# REQUIRED ACTION
For this exercise, copy the data exactly and omit any images.

# TASK INPUT

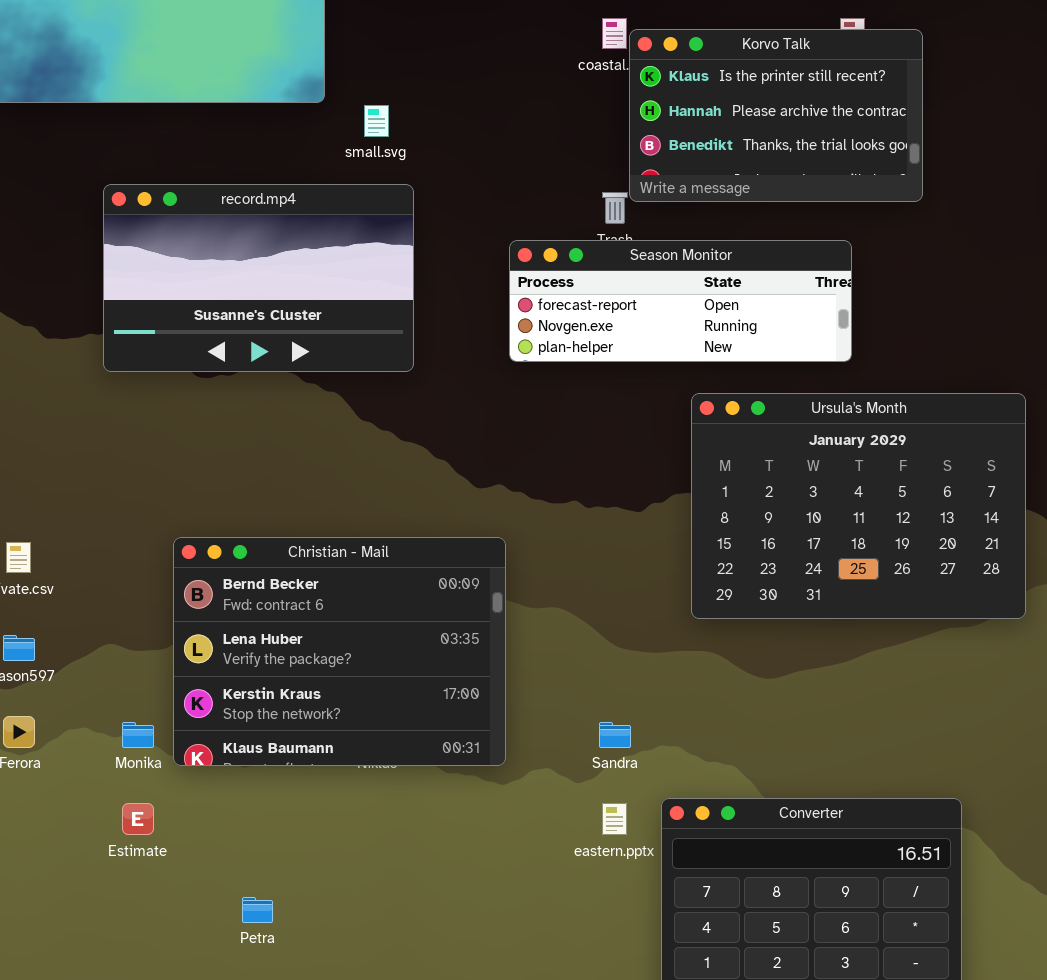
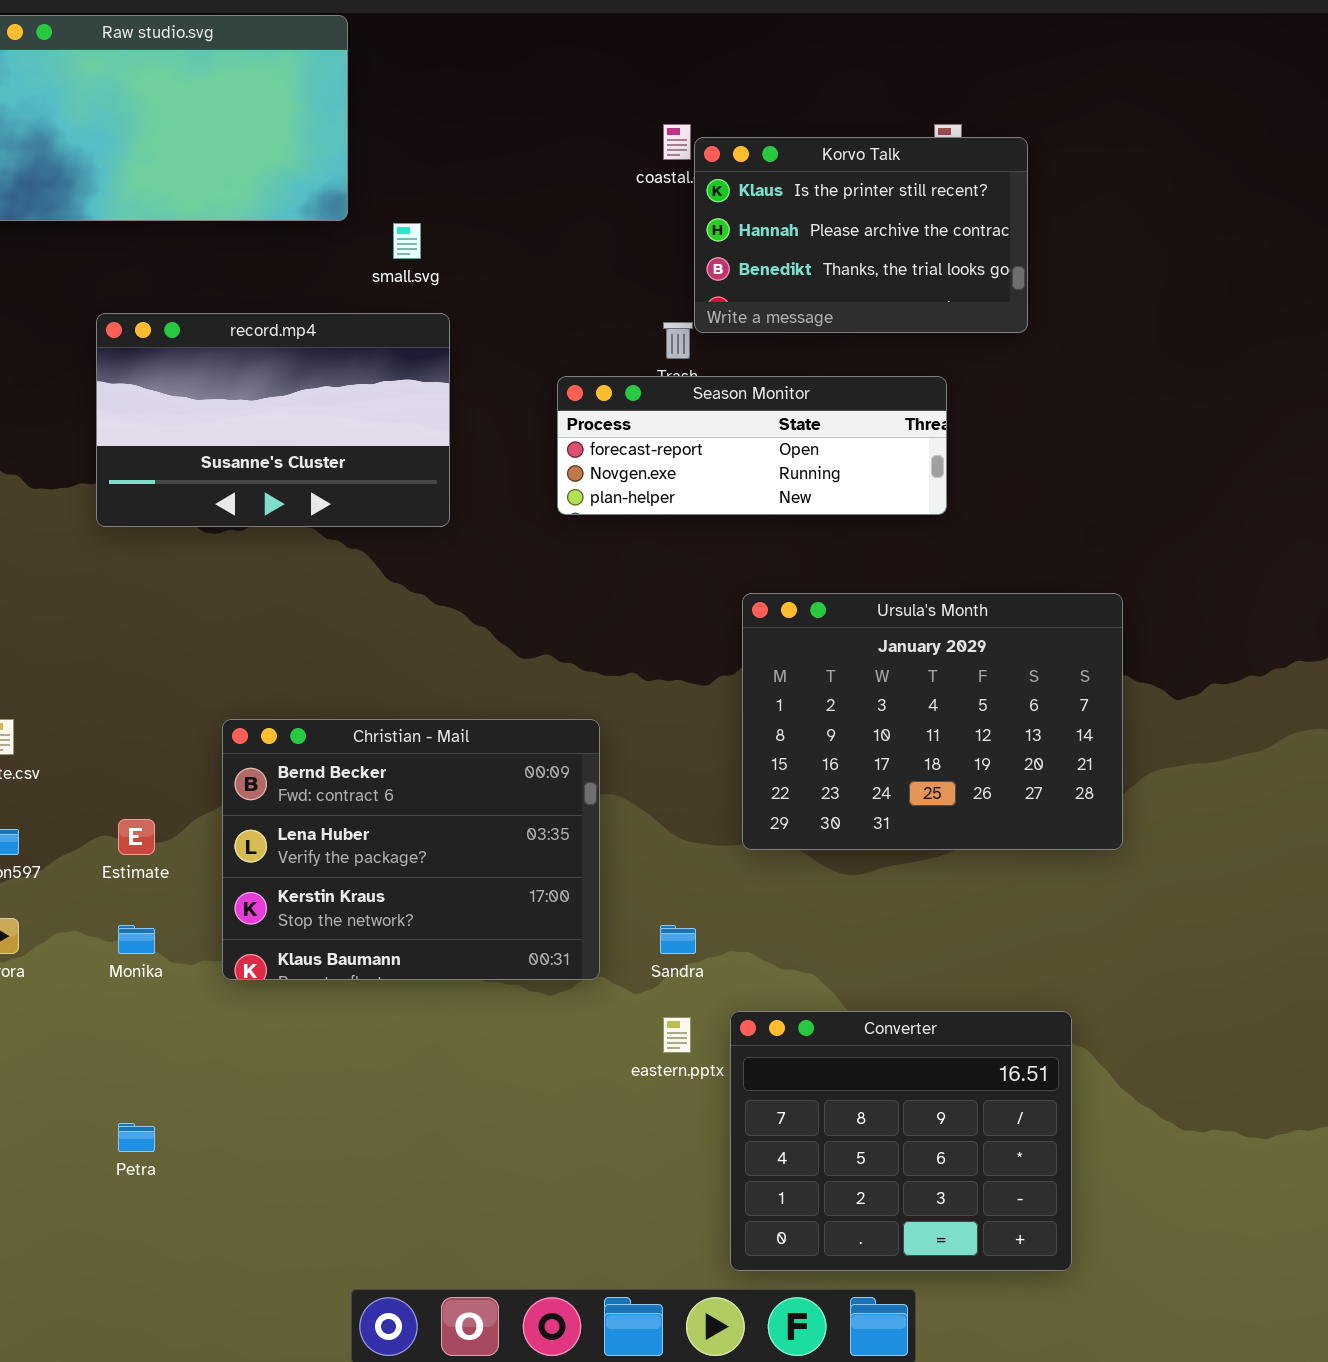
Ursula's Month: [691,393,1026,619] -> [742,593,1123,850], moved
Christian - Mail: [173,537,506,766] -> [222,719,600,980], moved
Estimate: [122,803,154,835] -> [118,819,155,855], moved
Petra: [242,897,273,923] -> [118,1123,155,1152], moved

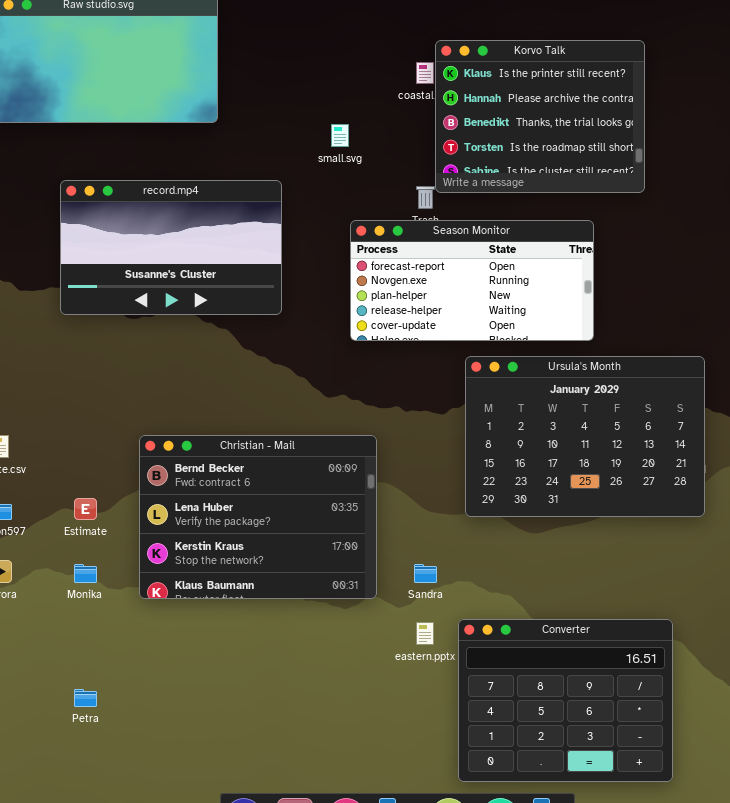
Korvo Talk: [694,137,1028,333] -> [435,40,645,193], resized
small.svg: [393,223,421,259] -> [331,124,349,147], moved
Season Monitor: [557,376,947,515] -> [350,220,594,341], resized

# ANSWER TO THIS TASK
Ursula's Month: [691,393,1026,619] -> [742,593,1123,850], moved
Christian - Mail: [173,537,506,766] -> [222,719,600,980], moved
Estimate: [122,803,154,835] -> [118,819,155,855], moved
Petra: [242,897,273,923] -> [118,1123,155,1152], moved

Korvo Talk: [694,137,1028,333] -> [435,40,645,193], resized
small.svg: [393,223,421,259] -> [331,124,349,147], moved
Season Monitor: [557,376,947,515] -> [350,220,594,341], resized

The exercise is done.